Goal: Please write out the records, from the start through the line containing "(B) (234, 124)", as a numbered list. Leave out blank lines and pictures.

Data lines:
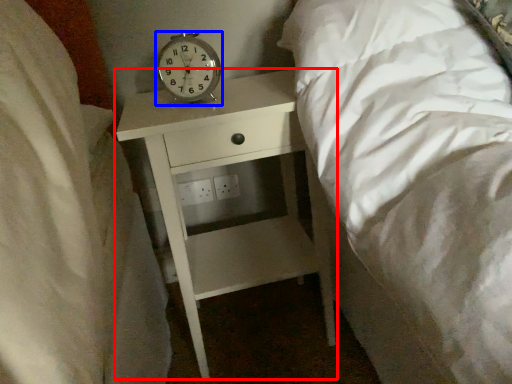
Question: Which object is closer to the camera taking this photo, nightstand (highlighted by a red box) or alarm clock (highlighted by a blue box)?

Choices:
 (A) nightstand
 (B) alarm clock

Answer: (A)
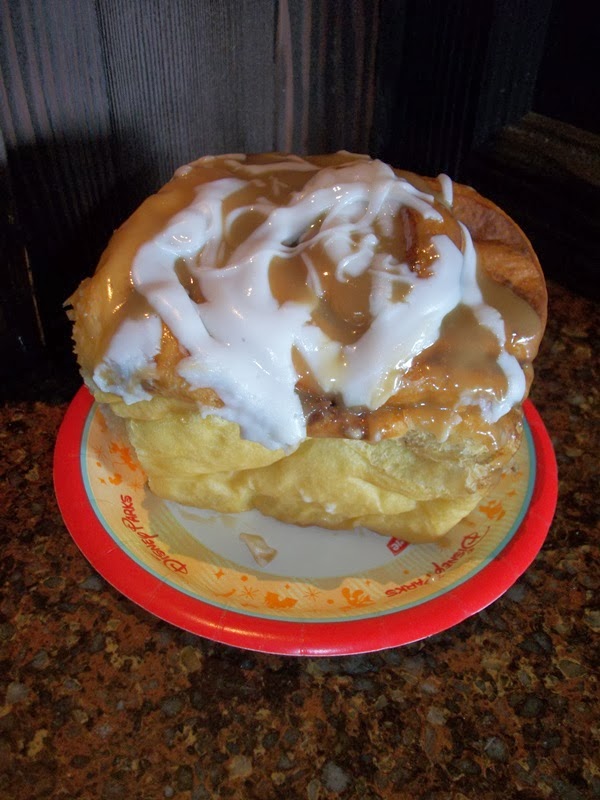
This screenshot has height=800, width=600. Identify the location of white plate. (312, 549).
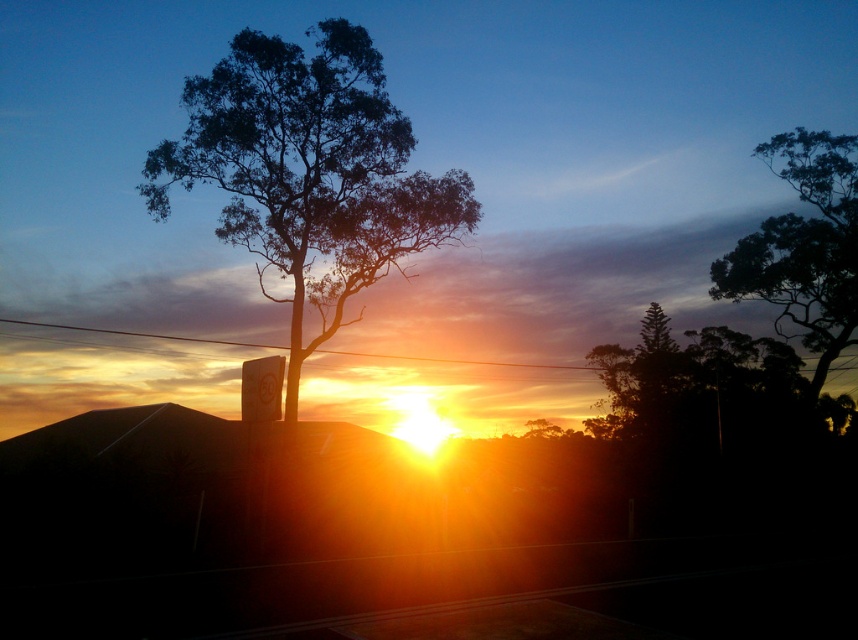
Question: Which point appears farthest from the camera in this image?

Choices:
 (A) (805, 173)
 (B) (234, 124)

Answer: (A)

Question: Among these points, which one is farthest from the camera?

Choices:
 (A) (807, 132)
 (B) (276, 256)

Answer: (A)

Question: Is dark green leafy tree at center below dark green leafy tree at upper right?

Choices:
 (A) yes
 (B) no

Answer: (B)

Question: Can you confirm if dark green leafy tree at center is smaller than dark green leafy tree at upper right?

Choices:
 (A) yes
 (B) no

Answer: (B)

Question: Is dark green leafy tree at center thinner than dark green leafy tree at upper right?

Choices:
 (A) yes
 (B) no

Answer: (B)

Question: Which point appears closest to the camera in this image?

Choices:
 (A) (850, 134)
 (B) (339, 236)

Answer: (B)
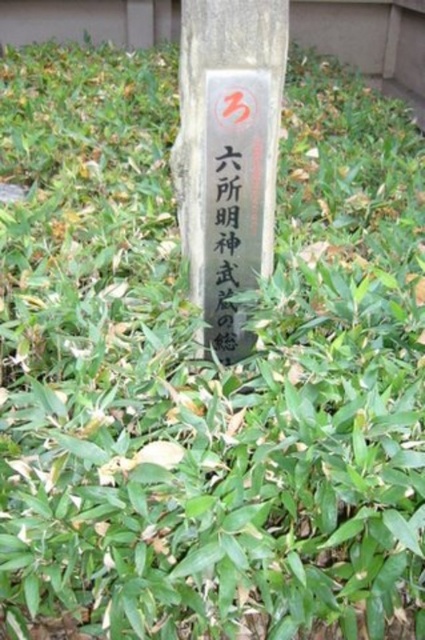
You are designing a garden layout and need to place a 4.5 inch wide decorative item between the black stone sign at center and the green paper at center. Is there enough space for it?

The distance between the black stone sign at center and the green paper at center is 3.48 inches, which is less than the 4.5 inch width of the decorative item. Therefore, there is not enough space to place it between them.

You are a hiker who found a black stone sign at center and a green paper at center in a forest. Which object should you pay attention to for important information?

The black stone sign at center is larger in size than the green paper at center, so you should pay attention to the black stone sign at center for important information.

You are a hiker who has come across a black stone sign at center and a green paper at center in a forest. According to the scene description, which object is positioned higher up?

The black stone sign at center is located above the green paper at center, so it is positioned higher up.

Task answer:
1. Question: Which object is closer to the camera taking this photo, nightstand (highlighted by a red box) or alarm clock (highlighted by a blue box)?
2. Choices:
3.  (A) nightstand
4.  (B) alarm clock
5. Answer: (A)
6. This screenshot has height=800, width=600. Identify the location of white plate. (312, 549).
7. Question: Which point appears farthest from the camera in this image?
8. Choices:
9.  (A) (805, 173)
10.  (B) (234, 124)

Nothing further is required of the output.